*Supplied data:*
----

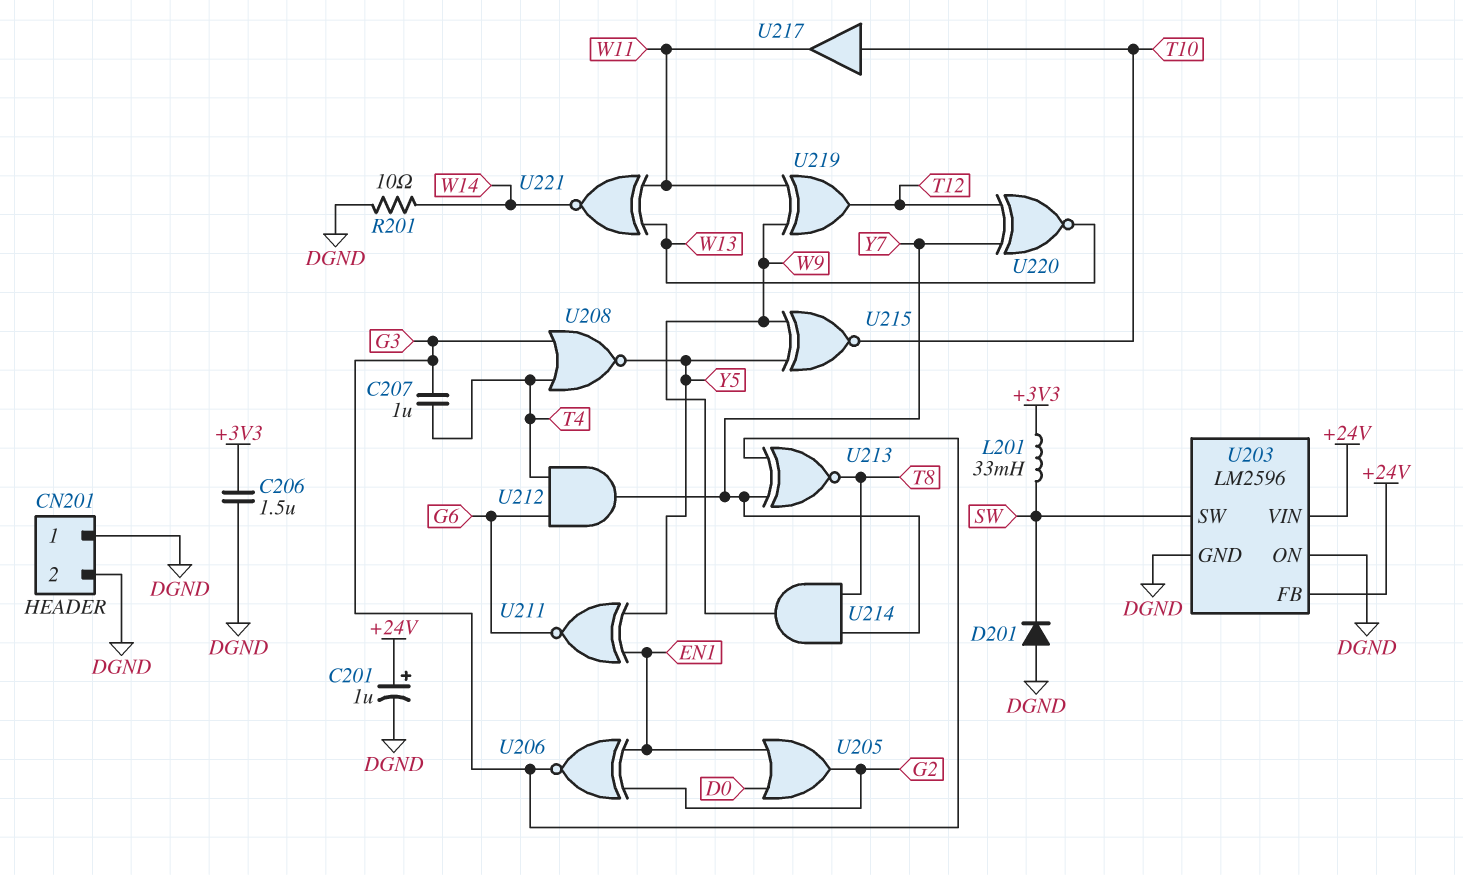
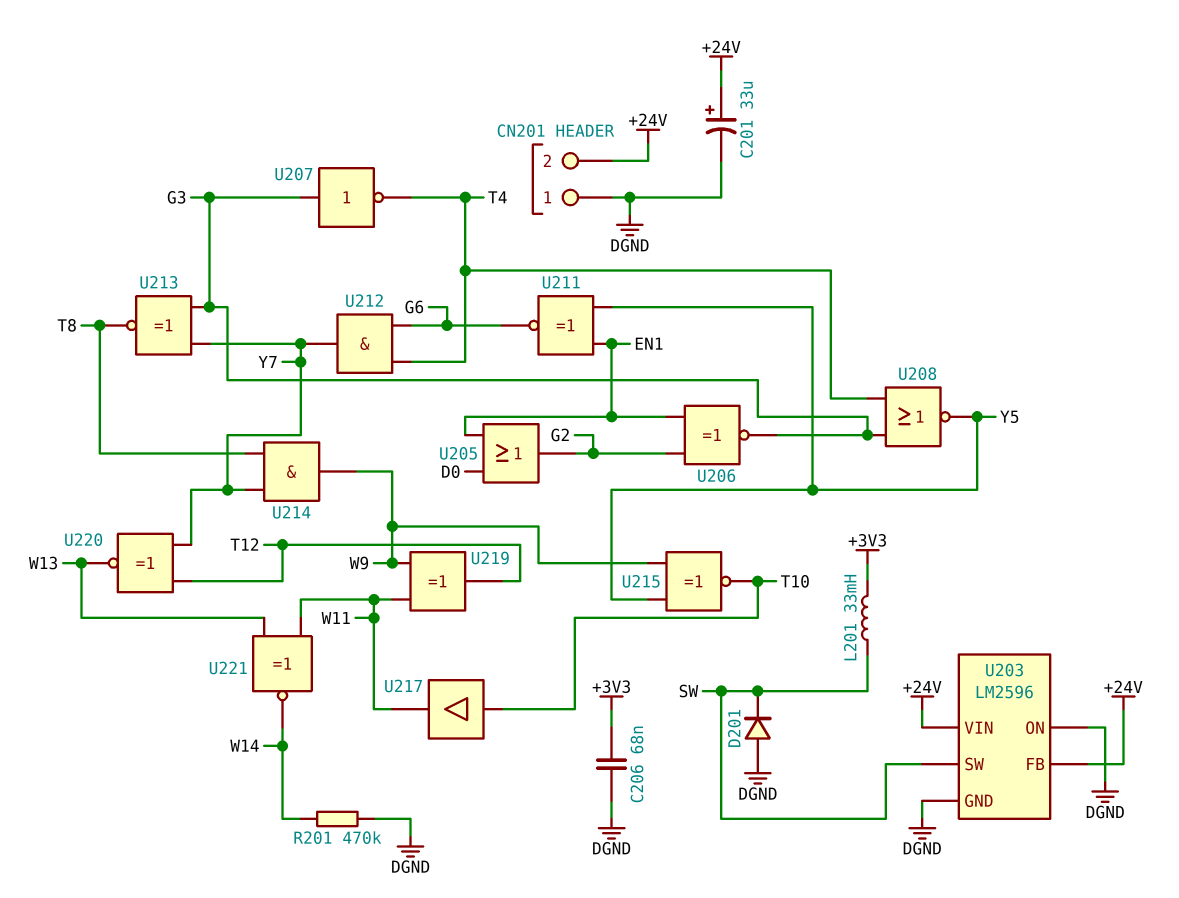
C201: 1uF (plus +24V, minus DGND) -> 33uF (plus +24V, minus DGND)
C206: 1.5uF (+3V3, DGND) -> 68nF (+3V3, DGND)
C207: 1uF (G3, T4) -> none
CN201 pin 2: DGND -> +24V
R201: 10 (DGND, W14) -> 470k (DGND, W14)
U207: none -> NOT (in G3, out T4)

----

*Work request:* Your copy should restate every record word for word and contain no pictures.

*Output below:*
C201: 1uF (plus +24V, minus DGND) -> 33uF (plus +24V, minus DGND)
C206: 1.5uF (+3V3, DGND) -> 68nF (+3V3, DGND)
C207: 1uF (G3, T4) -> none
CN201 pin 2: DGND -> +24V
R201: 10 (DGND, W14) -> 470k (DGND, W14)
U207: none -> NOT (in G3, out T4)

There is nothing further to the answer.